DATA TO PROCESS:
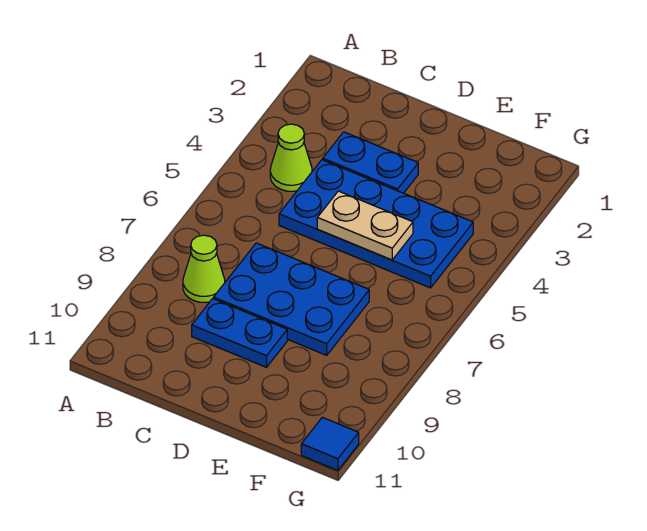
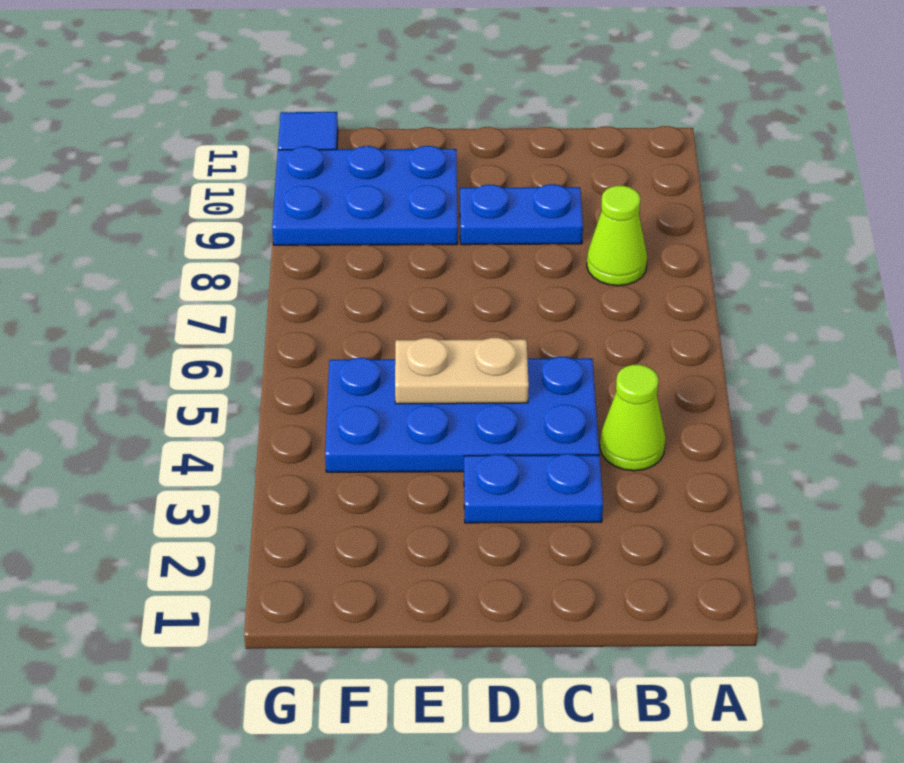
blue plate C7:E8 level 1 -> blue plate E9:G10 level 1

...

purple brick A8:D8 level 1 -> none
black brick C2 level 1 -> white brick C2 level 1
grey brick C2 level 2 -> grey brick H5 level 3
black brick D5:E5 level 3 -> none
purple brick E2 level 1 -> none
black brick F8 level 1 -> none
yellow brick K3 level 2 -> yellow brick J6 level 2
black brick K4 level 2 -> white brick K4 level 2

INSTRUCTIONS FOR THE TASK: Only the lines above from the line with "black brick F8 level 1 -> none" to the line with "black brick K4", those two lines included, should be reproduced exactly.

RESPONSE TO THE TASK:
black brick F8 level 1 -> none
yellow brick K3 level 2 -> yellow brick J6 level 2
black brick K4 level 2 -> white brick K4 level 2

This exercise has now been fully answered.